---------- Records for this task

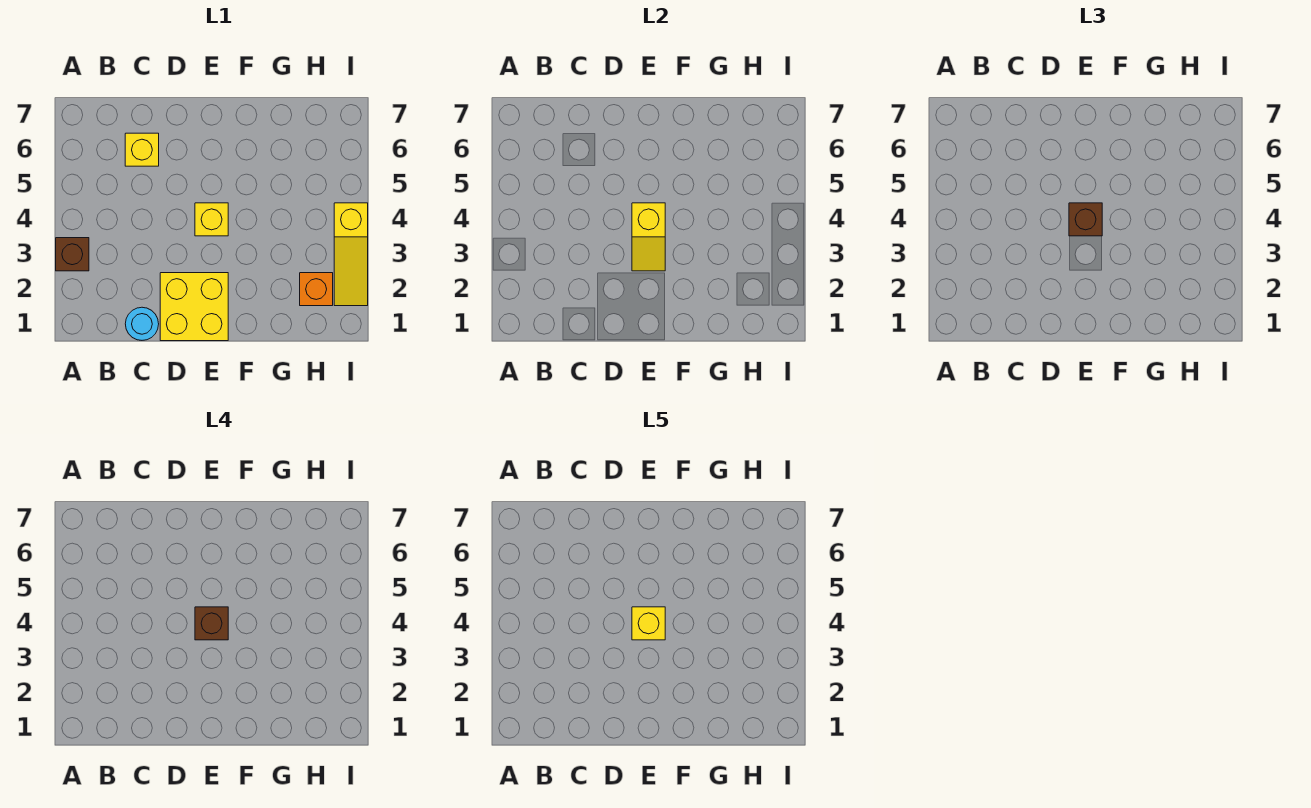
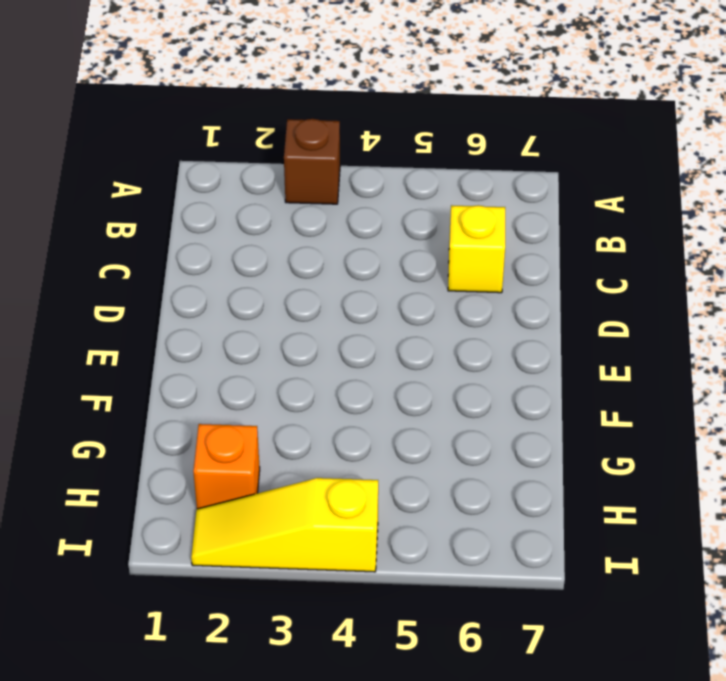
none -> cyan round brick C1 level 1
none -> yellow brick D1:E2 level 1

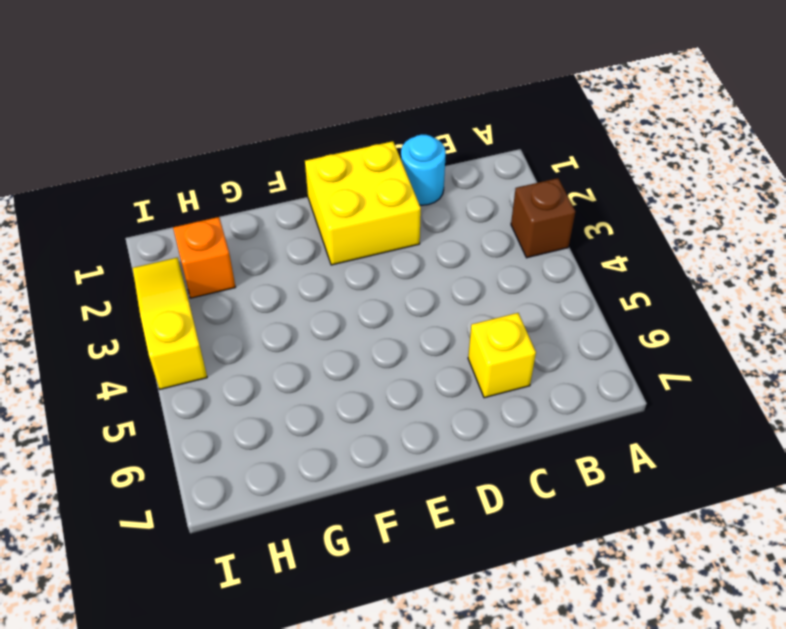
none -> yellow brick E4 level 1
none -> yellow slope E3:E4 level 2 top 4

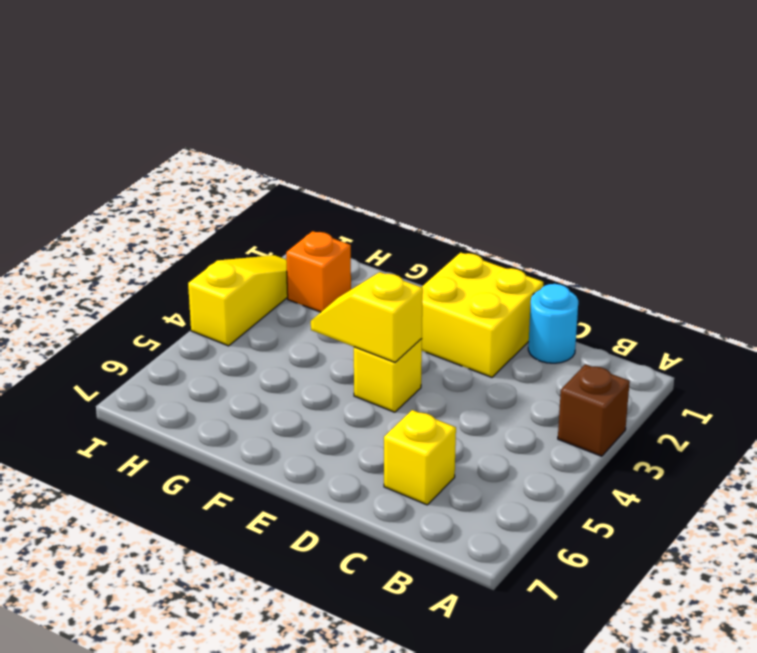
yellow slope E4:F4 level 2 top E -> yellow slope E3:E4 level 2 top 4
none -> brown brick E4 level 3
none -> brown brick E4 level 4

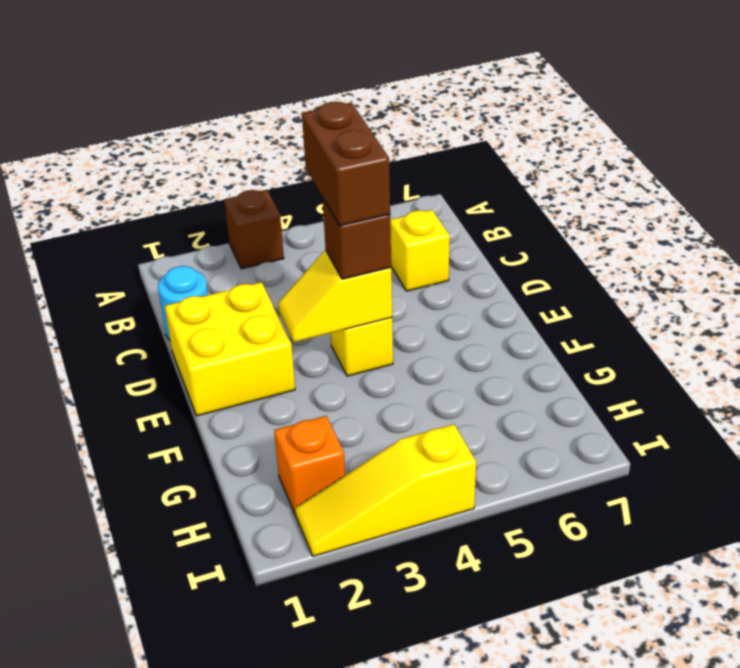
brown brick D4:E4 level 4 -> brown brick E4 level 4
none -> yellow brick E4 level 5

--------------------

Print each of the records above exactly as written, leaving no picture in the copy.

**Completed task**:
none -> cyan round brick C1 level 1
none -> yellow brick D1:E2 level 1

none -> yellow brick E4 level 1
none -> yellow slope E3:E4 level 2 top 4

yellow slope E4:F4 level 2 top E -> yellow slope E3:E4 level 2 top 4
none -> brown brick E4 level 3
none -> brown brick E4 level 4

brown brick D4:E4 level 4 -> brown brick E4 level 4
none -> yellow brick E4 level 5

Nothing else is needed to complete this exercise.